Records from a dataset
---

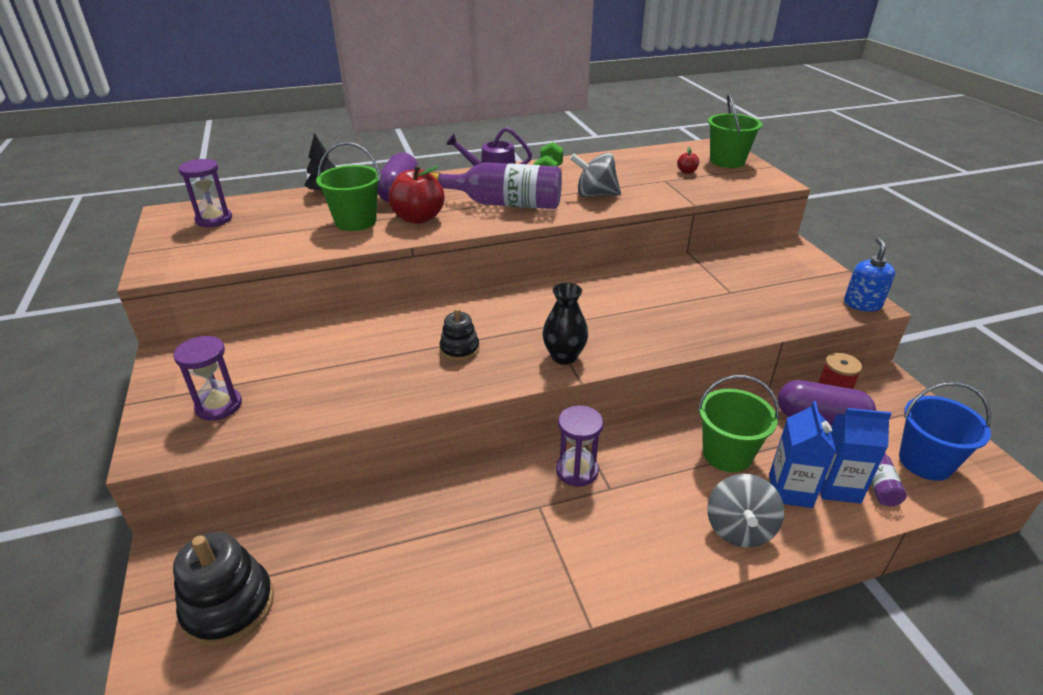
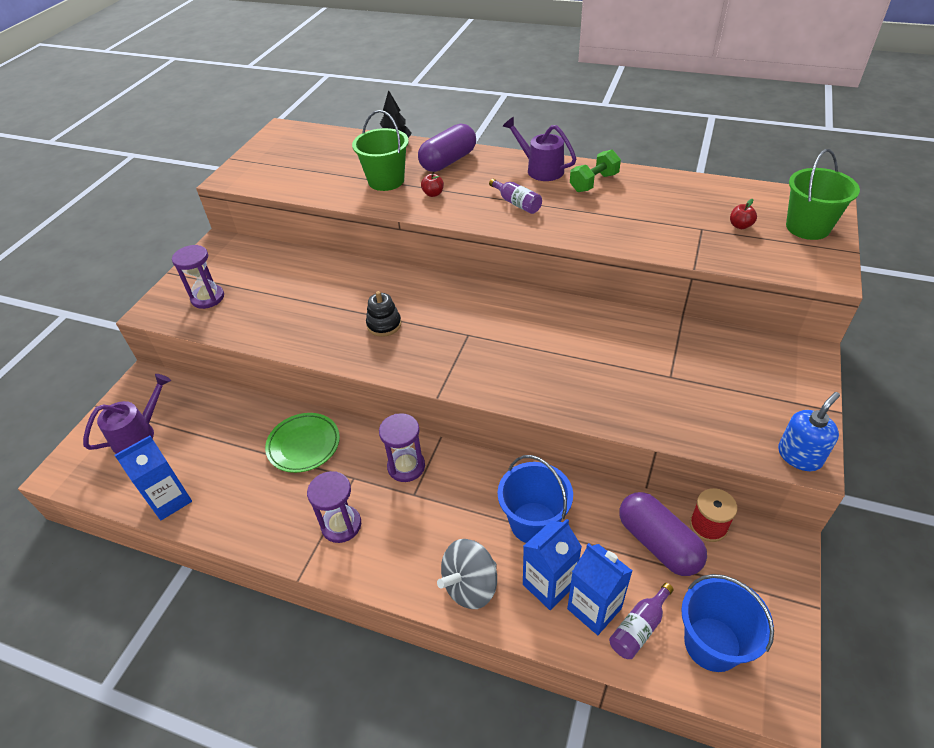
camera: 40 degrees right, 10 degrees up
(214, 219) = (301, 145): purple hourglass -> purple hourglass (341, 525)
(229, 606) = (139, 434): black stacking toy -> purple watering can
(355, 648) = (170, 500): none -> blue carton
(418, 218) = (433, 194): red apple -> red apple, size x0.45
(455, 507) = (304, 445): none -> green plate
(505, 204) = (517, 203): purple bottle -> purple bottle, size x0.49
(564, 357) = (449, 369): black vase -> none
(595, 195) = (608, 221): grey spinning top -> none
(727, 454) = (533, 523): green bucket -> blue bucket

---

■ **What this task involves**: Reproduce all lines above exactly. Leave the images out.

■ **Answer space**:
camera: 40 degrees right, 10 degrees up
(214, 219) = (301, 145): purple hourglass -> purple hourglass (341, 525)
(229, 606) = (139, 434): black stacking toy -> purple watering can
(355, 648) = (170, 500): none -> blue carton
(418, 218) = (433, 194): red apple -> red apple, size x0.45
(455, 507) = (304, 445): none -> green plate
(505, 204) = (517, 203): purple bottle -> purple bottle, size x0.49
(564, 357) = (449, 369): black vase -> none
(595, 195) = (608, 221): grey spinning top -> none
(727, 454) = (533, 523): green bucket -> blue bucket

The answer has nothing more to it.